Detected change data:

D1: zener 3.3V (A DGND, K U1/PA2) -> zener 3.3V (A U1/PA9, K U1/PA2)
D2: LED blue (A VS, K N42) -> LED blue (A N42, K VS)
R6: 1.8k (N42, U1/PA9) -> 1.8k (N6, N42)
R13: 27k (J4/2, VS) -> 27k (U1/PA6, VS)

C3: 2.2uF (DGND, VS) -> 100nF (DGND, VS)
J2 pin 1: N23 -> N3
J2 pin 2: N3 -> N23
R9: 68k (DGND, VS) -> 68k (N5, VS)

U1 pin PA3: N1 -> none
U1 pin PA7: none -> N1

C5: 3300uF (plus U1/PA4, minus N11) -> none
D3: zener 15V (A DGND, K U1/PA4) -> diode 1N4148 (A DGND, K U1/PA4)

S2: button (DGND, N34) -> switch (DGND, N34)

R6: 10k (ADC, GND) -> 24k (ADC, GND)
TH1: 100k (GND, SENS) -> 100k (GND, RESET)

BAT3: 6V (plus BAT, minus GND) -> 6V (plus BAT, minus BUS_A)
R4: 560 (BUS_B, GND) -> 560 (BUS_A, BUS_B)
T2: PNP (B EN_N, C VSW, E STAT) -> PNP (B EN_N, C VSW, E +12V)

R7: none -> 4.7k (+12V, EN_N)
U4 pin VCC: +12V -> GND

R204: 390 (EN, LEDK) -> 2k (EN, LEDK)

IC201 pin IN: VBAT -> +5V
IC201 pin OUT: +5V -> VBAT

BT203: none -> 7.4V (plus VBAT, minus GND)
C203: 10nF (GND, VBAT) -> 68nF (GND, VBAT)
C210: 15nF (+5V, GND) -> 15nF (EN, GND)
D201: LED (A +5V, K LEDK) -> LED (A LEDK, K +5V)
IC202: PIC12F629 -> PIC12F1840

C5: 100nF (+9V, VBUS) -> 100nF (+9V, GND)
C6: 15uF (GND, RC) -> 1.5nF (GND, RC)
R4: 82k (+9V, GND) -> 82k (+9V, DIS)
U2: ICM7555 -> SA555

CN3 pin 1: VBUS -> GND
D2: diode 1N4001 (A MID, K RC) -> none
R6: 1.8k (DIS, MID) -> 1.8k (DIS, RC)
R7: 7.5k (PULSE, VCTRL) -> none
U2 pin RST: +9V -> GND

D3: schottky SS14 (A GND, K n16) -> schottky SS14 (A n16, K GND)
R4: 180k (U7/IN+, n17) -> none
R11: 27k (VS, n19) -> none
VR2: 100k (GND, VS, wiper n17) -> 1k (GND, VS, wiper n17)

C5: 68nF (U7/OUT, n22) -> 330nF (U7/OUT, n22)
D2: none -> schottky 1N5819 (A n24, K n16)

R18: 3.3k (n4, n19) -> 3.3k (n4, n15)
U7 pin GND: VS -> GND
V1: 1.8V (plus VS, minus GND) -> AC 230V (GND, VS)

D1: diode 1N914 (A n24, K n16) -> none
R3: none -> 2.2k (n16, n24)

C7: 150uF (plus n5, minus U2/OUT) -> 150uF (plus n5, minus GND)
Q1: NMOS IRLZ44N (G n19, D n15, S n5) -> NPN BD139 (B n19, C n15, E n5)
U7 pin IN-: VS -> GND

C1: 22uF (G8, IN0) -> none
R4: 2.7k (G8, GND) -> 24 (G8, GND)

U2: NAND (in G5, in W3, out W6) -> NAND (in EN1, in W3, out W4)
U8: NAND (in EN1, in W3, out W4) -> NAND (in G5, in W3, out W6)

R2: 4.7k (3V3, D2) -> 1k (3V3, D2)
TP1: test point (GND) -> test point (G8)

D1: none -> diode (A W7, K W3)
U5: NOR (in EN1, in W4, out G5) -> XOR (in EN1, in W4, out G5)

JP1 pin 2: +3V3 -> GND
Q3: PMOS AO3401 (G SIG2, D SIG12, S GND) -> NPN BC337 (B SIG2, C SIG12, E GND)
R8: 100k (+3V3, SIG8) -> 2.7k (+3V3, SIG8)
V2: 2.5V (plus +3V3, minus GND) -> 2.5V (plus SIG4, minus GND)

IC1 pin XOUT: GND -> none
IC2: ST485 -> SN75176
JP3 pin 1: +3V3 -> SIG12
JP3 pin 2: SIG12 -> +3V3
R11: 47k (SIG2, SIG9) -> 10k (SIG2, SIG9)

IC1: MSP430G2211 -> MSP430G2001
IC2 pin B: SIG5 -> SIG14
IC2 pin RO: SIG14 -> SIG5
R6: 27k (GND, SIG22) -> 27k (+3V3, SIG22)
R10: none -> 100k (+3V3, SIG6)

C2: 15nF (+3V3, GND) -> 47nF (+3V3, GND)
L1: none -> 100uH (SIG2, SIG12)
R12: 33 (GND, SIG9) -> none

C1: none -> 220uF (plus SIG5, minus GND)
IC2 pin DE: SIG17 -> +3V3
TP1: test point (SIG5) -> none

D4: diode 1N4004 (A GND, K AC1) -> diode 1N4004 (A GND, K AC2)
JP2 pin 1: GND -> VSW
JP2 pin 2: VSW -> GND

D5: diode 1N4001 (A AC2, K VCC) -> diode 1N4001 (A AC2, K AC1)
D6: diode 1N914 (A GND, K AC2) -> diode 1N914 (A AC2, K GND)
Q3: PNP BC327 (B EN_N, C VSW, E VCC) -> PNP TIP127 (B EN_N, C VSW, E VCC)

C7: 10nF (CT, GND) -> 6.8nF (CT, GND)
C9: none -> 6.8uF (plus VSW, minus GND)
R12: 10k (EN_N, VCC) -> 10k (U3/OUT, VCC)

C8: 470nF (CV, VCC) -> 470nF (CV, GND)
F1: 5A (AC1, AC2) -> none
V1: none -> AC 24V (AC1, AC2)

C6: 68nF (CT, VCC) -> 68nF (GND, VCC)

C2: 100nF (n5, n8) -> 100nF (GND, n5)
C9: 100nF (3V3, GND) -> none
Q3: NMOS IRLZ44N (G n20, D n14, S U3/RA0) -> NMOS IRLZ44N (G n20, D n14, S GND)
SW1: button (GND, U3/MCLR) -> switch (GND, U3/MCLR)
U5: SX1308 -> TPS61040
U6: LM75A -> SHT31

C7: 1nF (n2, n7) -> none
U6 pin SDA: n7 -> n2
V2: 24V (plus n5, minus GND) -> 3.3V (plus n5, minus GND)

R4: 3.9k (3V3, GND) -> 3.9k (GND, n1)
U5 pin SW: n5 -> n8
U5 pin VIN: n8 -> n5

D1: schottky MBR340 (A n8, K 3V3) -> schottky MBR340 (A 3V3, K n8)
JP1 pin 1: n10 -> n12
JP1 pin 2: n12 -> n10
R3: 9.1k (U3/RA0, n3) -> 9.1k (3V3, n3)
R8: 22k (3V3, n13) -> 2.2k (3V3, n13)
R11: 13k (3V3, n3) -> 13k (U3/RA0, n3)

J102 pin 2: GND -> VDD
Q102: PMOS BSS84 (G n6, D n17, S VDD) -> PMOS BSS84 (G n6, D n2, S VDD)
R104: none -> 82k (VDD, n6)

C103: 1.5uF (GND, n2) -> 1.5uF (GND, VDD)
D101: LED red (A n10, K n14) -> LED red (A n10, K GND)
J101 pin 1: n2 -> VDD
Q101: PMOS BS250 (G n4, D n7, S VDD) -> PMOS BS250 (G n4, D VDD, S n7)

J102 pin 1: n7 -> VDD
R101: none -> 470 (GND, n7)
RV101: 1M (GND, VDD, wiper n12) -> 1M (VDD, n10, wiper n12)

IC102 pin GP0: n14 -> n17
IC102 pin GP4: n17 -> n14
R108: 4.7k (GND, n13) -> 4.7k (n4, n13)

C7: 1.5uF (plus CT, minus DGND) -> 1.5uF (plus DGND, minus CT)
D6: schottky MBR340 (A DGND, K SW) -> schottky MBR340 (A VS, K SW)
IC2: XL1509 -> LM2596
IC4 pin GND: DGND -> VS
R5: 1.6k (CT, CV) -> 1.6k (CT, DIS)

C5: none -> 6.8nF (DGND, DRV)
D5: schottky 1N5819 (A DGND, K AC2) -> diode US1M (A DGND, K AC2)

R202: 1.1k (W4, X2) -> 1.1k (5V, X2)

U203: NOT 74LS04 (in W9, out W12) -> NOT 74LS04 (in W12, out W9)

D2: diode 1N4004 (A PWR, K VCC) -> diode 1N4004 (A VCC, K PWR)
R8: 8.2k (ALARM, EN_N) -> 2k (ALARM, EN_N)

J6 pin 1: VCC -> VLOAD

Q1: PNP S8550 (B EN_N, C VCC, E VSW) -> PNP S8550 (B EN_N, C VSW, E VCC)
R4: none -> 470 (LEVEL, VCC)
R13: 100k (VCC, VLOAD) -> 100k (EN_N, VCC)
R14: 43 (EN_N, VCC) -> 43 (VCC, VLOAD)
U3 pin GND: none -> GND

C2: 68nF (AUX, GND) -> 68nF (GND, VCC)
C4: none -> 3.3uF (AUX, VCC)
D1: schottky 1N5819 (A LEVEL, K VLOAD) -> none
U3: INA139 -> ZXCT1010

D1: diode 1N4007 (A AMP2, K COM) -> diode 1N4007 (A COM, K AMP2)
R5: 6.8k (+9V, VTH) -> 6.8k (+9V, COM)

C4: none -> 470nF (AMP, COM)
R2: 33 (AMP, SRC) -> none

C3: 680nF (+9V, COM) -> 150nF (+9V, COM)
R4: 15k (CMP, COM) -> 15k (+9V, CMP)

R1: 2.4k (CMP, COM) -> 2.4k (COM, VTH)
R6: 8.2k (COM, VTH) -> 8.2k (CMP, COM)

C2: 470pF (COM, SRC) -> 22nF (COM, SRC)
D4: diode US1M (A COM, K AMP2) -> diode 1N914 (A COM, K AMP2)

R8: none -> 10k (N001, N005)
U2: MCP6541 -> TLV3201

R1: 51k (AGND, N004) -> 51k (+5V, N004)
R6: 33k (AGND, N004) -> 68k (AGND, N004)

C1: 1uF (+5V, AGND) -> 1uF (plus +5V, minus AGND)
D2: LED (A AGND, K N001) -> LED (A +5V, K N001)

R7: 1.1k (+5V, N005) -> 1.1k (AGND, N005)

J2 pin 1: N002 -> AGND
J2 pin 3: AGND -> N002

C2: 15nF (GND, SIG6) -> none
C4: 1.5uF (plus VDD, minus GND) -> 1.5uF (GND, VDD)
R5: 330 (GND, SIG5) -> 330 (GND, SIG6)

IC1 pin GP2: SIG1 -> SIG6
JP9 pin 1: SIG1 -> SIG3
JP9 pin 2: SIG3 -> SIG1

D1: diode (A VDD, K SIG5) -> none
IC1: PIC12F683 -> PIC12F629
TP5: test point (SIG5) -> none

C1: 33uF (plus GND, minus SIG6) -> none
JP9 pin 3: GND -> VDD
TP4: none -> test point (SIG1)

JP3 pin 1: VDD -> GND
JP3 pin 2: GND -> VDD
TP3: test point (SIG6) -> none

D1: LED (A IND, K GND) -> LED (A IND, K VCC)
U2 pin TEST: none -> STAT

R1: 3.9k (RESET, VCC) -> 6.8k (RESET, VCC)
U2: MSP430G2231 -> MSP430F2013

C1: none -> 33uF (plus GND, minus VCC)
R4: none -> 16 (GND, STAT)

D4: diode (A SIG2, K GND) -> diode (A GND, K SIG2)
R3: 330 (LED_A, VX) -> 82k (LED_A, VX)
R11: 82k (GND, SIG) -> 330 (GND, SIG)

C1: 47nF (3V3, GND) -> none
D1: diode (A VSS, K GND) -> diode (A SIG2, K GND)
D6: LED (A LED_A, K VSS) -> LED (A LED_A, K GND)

WHAT IS EXPECTED
Which of the lines above include the string "VBAT"? Pick them out and copy them.

OUTPUT OF THE TASK
IC201 pin IN: VBAT -> +5V
IC201 pin OUT: +5V -> VBAT
BT203: none -> 7.4V (plus VBAT, minus GND)
C203: 10nF (GND, VBAT) -> 68nF (GND, VBAT)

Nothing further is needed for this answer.